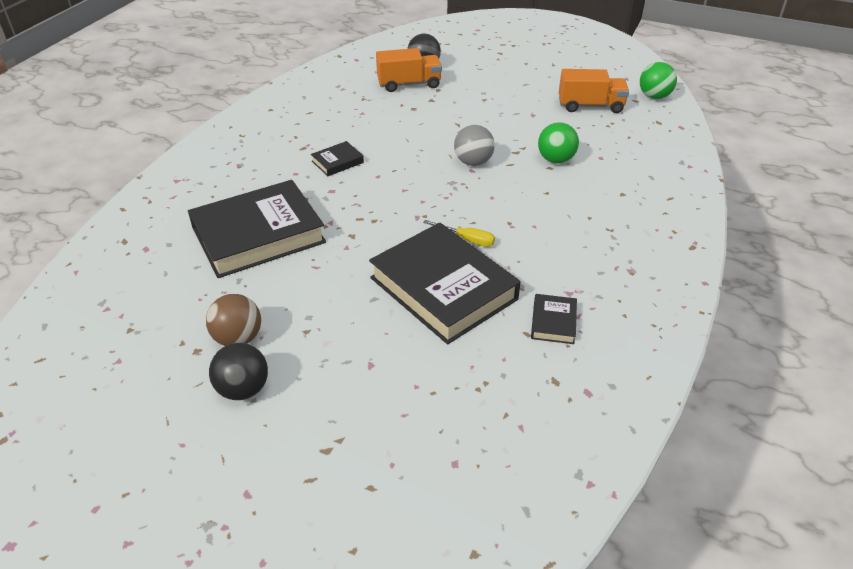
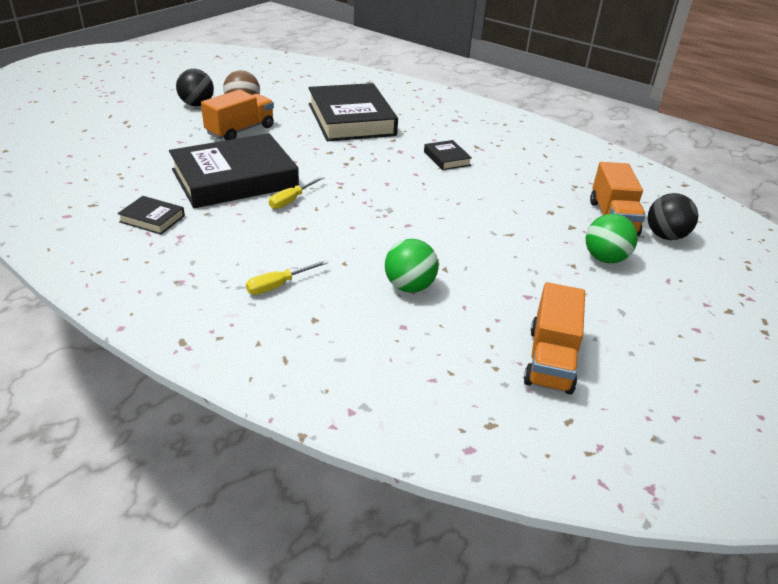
camera: 100 degrees right, 5 degrees down
(319, 318) = (240, 130): none -> orange truck
(473, 162) = (423, 228): grey ball -> none
(598, 218) = (278, 285): none -> yellow screwdriver
(654, 96) = (583, 454): green ball -> green ball (605, 258)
****
Transcribe all of the data above exactly; no picture belongs in the copy.

camera: 100 degrees right, 5 degrees down
(319, 318) = (240, 130): none -> orange truck
(473, 162) = (423, 228): grey ball -> none
(598, 218) = (278, 285): none -> yellow screwdriver
(654, 96) = (583, 454): green ball -> green ball (605, 258)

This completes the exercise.